• INFORMATION:
_ _ _ _
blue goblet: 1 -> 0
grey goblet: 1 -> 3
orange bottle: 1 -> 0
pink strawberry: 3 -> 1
_ _ _ _
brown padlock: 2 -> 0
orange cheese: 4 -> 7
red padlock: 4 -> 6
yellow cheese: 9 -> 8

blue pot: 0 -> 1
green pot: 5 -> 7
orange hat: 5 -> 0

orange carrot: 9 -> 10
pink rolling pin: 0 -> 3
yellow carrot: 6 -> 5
_ _ _ _
• ASSIGNED TASK: Write down again, exactly as given, only the lines above that fall from the line with "orange hat: 5 -> 0" to the line with "yellow carrot: 6 -> 5", inclusive.

• RESPONSE TO THIS TASK:
orange hat: 5 -> 0

orange carrot: 9 -> 10
pink rolling pin: 0 -> 3
yellow carrot: 6 -> 5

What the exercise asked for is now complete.